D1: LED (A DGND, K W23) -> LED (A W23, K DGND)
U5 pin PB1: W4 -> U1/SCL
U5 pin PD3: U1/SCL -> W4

...

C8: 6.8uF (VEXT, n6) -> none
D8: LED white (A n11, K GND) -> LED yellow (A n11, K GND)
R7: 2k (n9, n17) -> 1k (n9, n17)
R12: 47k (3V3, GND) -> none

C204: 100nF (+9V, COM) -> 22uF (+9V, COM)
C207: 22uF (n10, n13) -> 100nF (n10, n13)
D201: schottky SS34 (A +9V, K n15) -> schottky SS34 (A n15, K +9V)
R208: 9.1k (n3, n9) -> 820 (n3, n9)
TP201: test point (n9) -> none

WHAT IS NEEDED » Scan the records for lines with the string "none". Give the number of such lines and nothing else.

OUTPUT BELOW » 3